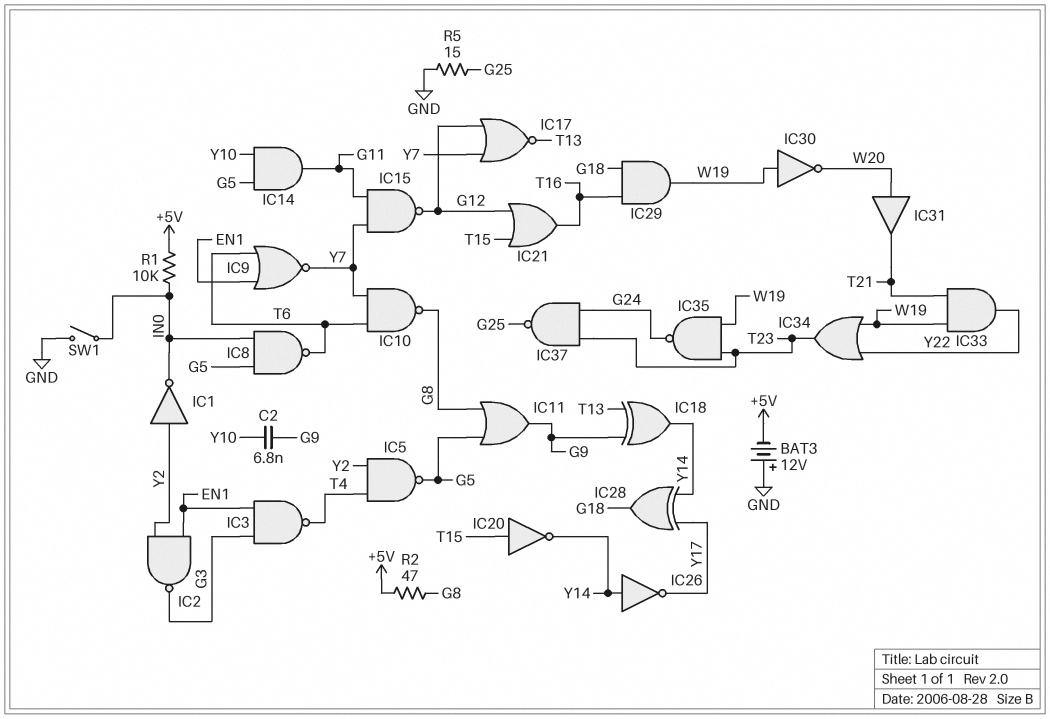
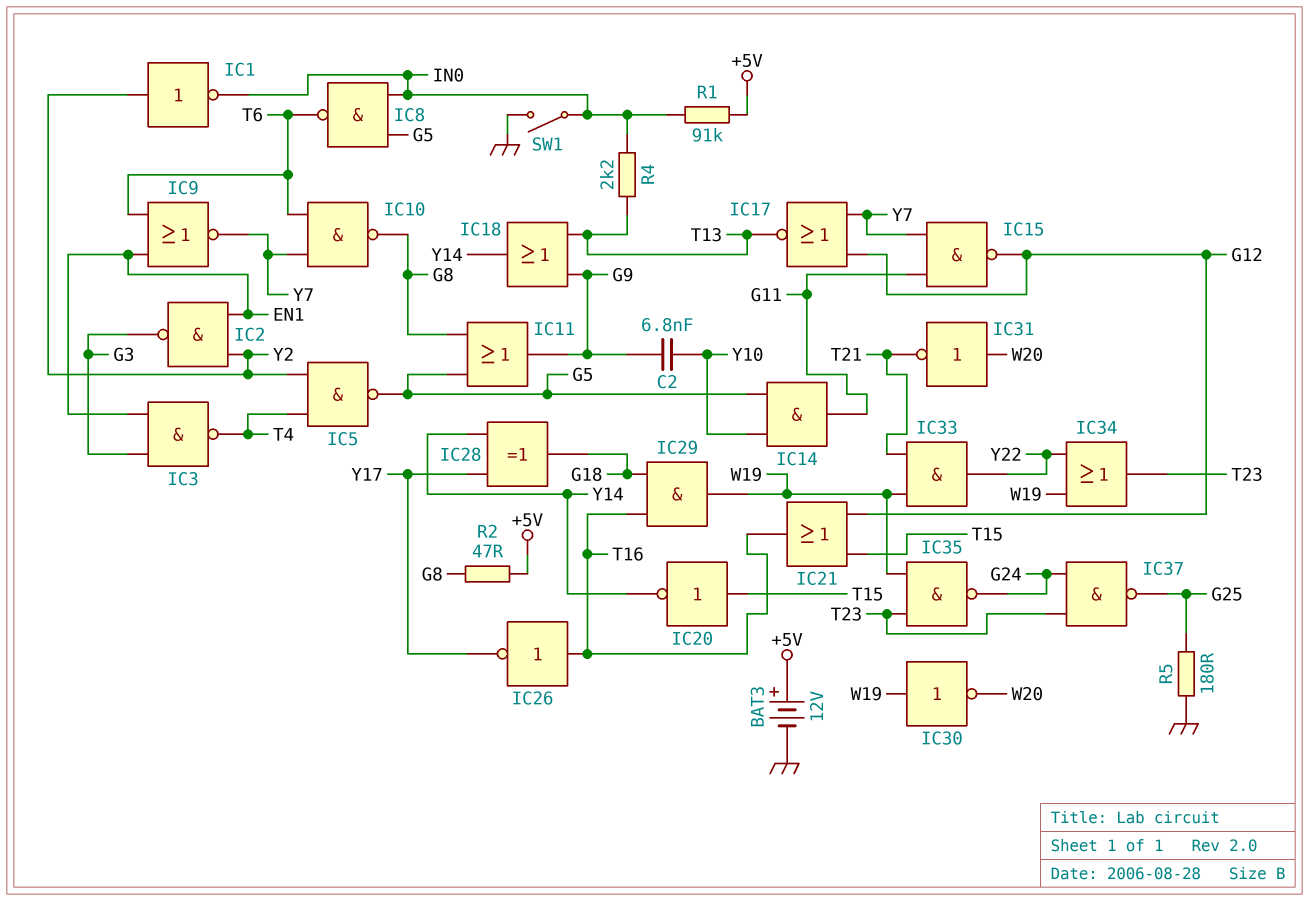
BAT3: 12V (plus GND, minus +5V) -> 12V (plus +5V, minus GND)
IC18: XOR (in G9, in T13, out Y14) -> OR (in G9, in T13, out Y14)
IC26: NOT (in Y14, out Y17) -> NOT (in T16, out Y17)
IC31: buffer (in W20, out T21) -> NOT (in W20, out T21)
R1: 10k (+5V, IN0) -> 91k (+5V, IN0)
R4: none -> 2.2k (IN0, T13)
R5: 15 (G25, GND) -> 180 (G25, GND)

YOUR INSTRUCTIONS: From the first record to the last, retype everything exactly except the images.

RESPONSE TO THE EXERCISE:
BAT3: 12V (plus GND, minus +5V) -> 12V (plus +5V, minus GND)
IC18: XOR (in G9, in T13, out Y14) -> OR (in G9, in T13, out Y14)
IC26: NOT (in Y14, out Y17) -> NOT (in T16, out Y17)
IC31: buffer (in W20, out T21) -> NOT (in W20, out T21)
R1: 10k (+5V, IN0) -> 91k (+5V, IN0)
R4: none -> 2.2k (IN0, T13)
R5: 15 (G25, GND) -> 180 (G25, GND)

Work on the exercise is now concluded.